Provide a character-exact reproduction of the lines from the line with "(384, 131) = (287, 178): red" to the end of the entries.

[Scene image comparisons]
= Beginning of Section =

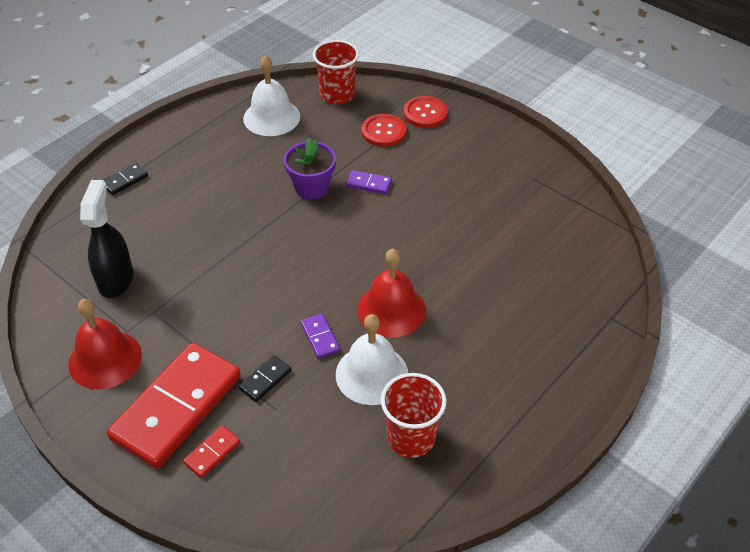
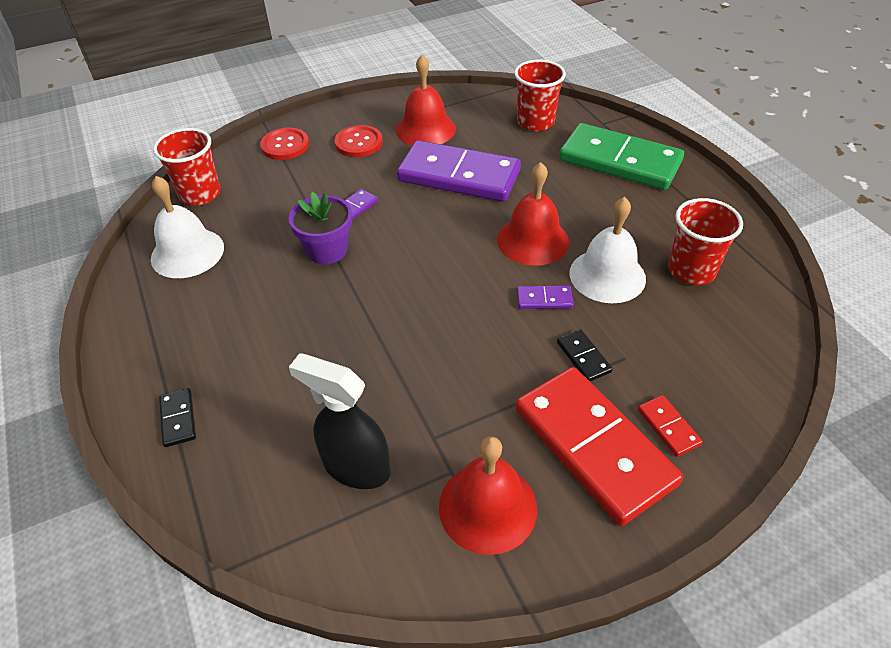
camera: 65 degrees left, 0 degrees up
(384, 131) = (287, 178): red button -> red button (359, 143)
(452, 234) = (459, 176): none -> purple domino
(507, 189) = (425, 129): none -> red bell
(552, 346) = (620, 161): none -> green domino
(575, 263) = (535, 122): none -> red cup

= End of Section =

_FINISHED EXERCISE_
(384, 131) = (287, 178): red button -> red button (359, 143)
(452, 234) = (459, 176): none -> purple domino
(507, 189) = (425, 129): none -> red bell
(552, 346) = (620, 161): none -> green domino
(575, 263) = (535, 122): none -> red cup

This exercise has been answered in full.